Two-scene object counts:
------

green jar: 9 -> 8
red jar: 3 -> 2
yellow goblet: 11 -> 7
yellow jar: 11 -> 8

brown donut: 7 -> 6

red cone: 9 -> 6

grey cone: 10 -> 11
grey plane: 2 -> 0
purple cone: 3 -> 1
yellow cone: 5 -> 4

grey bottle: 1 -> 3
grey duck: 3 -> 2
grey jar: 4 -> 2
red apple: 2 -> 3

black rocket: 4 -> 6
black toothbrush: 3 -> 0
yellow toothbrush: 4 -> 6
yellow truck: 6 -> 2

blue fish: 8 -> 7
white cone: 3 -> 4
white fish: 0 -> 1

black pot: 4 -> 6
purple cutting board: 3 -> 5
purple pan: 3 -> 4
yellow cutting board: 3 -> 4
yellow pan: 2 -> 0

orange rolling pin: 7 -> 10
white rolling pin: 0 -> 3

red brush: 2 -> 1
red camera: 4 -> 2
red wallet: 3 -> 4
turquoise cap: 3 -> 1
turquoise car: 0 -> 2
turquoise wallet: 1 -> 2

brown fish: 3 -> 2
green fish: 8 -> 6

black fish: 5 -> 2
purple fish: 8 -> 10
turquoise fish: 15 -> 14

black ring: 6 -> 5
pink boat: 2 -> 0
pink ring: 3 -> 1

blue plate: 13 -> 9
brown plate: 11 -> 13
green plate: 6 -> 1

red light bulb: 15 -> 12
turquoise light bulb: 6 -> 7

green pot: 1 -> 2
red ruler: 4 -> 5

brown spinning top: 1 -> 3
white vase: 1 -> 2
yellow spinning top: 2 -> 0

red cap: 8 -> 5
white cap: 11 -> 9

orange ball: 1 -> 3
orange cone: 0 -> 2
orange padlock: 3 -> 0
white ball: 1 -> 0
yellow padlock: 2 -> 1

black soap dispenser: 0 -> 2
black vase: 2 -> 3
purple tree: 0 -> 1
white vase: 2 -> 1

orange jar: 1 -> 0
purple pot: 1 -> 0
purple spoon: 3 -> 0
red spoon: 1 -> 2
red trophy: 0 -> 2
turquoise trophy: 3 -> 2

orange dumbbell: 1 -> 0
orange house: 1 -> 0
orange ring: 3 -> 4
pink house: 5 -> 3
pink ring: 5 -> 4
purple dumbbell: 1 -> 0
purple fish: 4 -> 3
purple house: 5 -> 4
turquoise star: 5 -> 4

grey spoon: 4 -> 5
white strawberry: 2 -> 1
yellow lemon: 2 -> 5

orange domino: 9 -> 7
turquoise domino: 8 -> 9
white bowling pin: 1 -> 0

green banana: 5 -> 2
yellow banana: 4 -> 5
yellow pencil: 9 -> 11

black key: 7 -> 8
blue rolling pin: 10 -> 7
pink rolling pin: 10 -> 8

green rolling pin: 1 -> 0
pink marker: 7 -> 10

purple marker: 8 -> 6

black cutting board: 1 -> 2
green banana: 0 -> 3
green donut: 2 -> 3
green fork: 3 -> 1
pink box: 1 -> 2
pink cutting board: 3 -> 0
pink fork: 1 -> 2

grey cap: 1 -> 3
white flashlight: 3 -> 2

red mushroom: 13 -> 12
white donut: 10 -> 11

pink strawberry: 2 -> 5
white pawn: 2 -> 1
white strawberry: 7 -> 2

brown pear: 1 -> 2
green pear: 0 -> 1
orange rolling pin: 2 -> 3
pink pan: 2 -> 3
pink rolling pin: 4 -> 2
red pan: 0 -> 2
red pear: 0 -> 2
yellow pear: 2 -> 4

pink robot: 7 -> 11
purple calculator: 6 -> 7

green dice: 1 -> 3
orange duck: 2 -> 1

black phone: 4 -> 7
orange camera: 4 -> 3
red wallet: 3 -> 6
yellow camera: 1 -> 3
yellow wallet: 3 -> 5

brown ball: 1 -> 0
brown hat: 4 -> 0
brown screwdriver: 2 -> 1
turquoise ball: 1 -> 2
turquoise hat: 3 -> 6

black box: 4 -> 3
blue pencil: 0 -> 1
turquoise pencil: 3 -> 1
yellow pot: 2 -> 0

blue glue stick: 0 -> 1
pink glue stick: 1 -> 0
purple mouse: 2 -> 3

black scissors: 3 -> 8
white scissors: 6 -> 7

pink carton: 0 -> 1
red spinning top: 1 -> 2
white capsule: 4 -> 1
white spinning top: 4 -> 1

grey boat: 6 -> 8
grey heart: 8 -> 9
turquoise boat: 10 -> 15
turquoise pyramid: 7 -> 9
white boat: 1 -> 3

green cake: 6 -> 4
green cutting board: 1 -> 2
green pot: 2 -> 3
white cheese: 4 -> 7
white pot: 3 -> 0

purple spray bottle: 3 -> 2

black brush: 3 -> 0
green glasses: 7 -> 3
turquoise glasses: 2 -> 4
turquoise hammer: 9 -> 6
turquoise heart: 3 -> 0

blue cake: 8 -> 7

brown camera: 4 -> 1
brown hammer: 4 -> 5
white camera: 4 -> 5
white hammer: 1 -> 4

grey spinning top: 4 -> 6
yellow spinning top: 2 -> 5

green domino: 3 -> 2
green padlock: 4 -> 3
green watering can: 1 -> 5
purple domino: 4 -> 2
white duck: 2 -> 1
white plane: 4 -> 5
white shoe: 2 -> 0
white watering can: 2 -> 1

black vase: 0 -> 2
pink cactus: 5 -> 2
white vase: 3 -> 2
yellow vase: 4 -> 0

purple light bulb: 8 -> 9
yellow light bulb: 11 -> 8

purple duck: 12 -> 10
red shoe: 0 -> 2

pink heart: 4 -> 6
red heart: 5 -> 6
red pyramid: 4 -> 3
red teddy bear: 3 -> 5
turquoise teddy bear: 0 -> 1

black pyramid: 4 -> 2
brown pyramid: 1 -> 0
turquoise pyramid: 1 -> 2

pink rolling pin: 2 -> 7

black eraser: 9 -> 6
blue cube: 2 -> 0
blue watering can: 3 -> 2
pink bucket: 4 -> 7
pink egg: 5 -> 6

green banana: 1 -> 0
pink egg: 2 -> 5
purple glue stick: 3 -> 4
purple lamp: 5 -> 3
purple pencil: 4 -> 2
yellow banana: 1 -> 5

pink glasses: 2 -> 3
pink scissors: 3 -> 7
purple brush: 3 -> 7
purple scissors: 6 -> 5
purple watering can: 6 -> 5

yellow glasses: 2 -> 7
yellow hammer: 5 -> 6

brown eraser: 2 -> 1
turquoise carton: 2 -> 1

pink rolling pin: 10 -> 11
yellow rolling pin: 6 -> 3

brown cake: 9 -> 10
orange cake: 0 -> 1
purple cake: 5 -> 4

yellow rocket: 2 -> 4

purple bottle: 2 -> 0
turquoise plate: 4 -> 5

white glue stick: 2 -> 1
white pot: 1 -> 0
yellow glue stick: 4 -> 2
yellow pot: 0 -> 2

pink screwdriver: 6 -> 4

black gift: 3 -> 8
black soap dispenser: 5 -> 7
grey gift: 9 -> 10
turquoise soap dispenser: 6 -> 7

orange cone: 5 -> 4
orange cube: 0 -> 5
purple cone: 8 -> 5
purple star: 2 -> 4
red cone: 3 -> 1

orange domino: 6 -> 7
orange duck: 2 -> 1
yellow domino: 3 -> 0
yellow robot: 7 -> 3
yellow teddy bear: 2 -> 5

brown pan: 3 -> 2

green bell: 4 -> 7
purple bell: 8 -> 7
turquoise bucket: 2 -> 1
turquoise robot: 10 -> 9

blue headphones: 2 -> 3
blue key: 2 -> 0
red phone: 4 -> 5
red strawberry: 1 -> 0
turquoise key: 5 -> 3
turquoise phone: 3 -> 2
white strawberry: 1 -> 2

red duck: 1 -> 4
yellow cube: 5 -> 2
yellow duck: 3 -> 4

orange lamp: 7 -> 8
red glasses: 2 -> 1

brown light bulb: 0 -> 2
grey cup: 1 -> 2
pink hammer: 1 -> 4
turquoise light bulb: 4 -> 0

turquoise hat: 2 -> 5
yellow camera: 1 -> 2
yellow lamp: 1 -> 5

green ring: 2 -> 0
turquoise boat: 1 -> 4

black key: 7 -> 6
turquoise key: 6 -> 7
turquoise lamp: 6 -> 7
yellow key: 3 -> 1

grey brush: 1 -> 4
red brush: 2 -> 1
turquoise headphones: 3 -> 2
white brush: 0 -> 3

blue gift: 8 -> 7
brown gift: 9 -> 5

------

▸ **TRY IT**:
Copy out, from the records above, every line that holds the string "cutting".

▸ **EXERCISE SOLUTION**:
purple cutting board: 3 -> 5
yellow cutting board: 3 -> 4
black cutting board: 1 -> 2
pink cutting board: 3 -> 0
green cutting board: 1 -> 2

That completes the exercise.